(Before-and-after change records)

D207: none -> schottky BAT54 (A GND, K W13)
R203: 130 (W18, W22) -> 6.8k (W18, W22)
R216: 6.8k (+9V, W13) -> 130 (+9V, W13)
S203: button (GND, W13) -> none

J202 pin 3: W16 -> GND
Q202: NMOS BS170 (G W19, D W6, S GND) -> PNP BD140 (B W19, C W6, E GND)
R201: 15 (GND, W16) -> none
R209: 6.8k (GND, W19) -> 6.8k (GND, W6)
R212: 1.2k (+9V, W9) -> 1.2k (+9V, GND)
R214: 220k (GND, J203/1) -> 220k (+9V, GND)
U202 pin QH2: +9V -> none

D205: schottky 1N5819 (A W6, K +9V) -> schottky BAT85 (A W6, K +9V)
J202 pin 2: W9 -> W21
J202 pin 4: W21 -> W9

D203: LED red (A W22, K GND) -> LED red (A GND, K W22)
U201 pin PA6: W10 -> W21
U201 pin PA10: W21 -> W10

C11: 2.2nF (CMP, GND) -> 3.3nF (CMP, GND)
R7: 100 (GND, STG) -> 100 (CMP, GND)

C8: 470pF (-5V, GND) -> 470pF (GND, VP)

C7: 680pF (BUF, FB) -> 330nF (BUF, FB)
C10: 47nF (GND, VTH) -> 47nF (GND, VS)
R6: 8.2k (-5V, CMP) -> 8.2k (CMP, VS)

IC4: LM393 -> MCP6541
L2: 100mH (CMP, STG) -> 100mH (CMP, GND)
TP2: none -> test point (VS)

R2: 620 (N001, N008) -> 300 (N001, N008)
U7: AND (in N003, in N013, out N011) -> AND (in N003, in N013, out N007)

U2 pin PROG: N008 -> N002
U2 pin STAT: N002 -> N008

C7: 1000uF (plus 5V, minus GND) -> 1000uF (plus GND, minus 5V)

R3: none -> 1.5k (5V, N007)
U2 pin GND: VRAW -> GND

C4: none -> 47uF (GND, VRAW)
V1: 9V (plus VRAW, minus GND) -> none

### THE PROBLEM
Return the entries above unchanged, starting at the first line and stopping after the line with "IC4: LM393 -> MCP6541".

### TASK SOLUTION
D207: none -> schottky BAT54 (A GND, K W13)
R203: 130 (W18, W22) -> 6.8k (W18, W22)
R216: 6.8k (+9V, W13) -> 130 (+9V, W13)
S203: button (GND, W13) -> none

J202 pin 3: W16 -> GND
Q202: NMOS BS170 (G W19, D W6, S GND) -> PNP BD140 (B W19, C W6, E GND)
R201: 15 (GND, W16) -> none
R209: 6.8k (GND, W19) -> 6.8k (GND, W6)
R212: 1.2k (+9V, W9) -> 1.2k (+9V, GND)
R214: 220k (GND, J203/1) -> 220k (+9V, GND)
U202 pin QH2: +9V -> none

D205: schottky 1N5819 (A W6, K +9V) -> schottky BAT85 (A W6, K +9V)
J202 pin 2: W9 -> W21
J202 pin 4: W21 -> W9

D203: LED red (A W22, K GND) -> LED red (A GND, K W22)
U201 pin PA6: W10 -> W21
U201 pin PA10: W21 -> W10

C11: 2.2nF (CMP, GND) -> 3.3nF (CMP, GND)
R7: 100 (GND, STG) -> 100 (CMP, GND)

C8: 470pF (-5V, GND) -> 470pF (GND, VP)

C7: 680pF (BUF, FB) -> 330nF (BUF, FB)
C10: 47nF (GND, VTH) -> 47nF (GND, VS)
R6: 8.2k (-5V, CMP) -> 8.2k (CMP, VS)

IC4: LM393 -> MCP6541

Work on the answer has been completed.